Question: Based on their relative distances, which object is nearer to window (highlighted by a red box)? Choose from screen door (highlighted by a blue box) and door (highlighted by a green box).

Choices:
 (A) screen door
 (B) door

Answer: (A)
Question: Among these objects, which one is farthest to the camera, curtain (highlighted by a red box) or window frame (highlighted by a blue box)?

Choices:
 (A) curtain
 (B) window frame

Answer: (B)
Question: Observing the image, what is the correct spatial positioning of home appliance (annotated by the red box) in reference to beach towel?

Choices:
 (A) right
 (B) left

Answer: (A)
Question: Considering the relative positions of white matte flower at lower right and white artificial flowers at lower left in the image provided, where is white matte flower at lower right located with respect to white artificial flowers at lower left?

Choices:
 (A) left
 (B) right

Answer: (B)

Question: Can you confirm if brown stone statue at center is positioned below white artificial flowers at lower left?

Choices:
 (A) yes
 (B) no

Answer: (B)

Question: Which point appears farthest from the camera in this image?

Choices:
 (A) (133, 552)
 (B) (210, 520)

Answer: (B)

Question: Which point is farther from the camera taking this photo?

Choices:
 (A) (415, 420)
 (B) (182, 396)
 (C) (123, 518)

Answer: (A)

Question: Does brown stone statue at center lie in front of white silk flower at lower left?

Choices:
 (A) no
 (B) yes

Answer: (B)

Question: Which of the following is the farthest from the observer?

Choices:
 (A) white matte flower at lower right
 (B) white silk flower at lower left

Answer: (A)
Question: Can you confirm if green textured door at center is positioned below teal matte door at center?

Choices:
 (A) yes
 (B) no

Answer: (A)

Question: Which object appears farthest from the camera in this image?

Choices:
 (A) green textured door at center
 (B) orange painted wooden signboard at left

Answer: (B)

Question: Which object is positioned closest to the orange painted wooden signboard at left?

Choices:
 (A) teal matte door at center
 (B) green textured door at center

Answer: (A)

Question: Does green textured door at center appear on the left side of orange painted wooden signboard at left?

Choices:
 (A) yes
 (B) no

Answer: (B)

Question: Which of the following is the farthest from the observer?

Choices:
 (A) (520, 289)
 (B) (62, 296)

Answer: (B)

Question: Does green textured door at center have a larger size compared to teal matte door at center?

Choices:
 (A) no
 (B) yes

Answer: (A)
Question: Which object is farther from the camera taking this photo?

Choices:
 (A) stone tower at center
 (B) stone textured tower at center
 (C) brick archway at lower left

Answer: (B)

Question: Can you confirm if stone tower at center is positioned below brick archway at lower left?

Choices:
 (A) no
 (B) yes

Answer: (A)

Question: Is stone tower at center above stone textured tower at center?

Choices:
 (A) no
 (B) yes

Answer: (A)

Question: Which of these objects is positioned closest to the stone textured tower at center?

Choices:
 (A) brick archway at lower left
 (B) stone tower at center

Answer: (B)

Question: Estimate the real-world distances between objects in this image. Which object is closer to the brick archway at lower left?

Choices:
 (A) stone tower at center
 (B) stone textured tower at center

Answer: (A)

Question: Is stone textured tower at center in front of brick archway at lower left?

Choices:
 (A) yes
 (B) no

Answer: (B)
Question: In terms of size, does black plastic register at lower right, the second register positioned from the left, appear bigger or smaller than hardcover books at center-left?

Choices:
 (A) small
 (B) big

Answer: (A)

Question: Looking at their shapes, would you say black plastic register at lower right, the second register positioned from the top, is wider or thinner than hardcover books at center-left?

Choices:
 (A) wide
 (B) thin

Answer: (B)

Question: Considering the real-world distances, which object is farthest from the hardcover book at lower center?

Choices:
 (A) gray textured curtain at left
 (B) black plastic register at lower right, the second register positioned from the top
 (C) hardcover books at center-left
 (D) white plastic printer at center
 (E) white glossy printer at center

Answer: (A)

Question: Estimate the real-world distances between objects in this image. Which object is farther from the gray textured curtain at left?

========

WORK TO COMPLETE
Select every line in the entries above that contains the string "archway". Case counts.

RESPONSE
 (C) brick archway at lower left
Question: Can you confirm if stone tower at center is positioned below brick archway at lower left?
 (A) brick archway at lower left
Question: Estimate the real-world distances between objects in this image. Which object is closer to the brick archway at lower left?
Question: Is stone textured tower at center in front of brick archway at lower left?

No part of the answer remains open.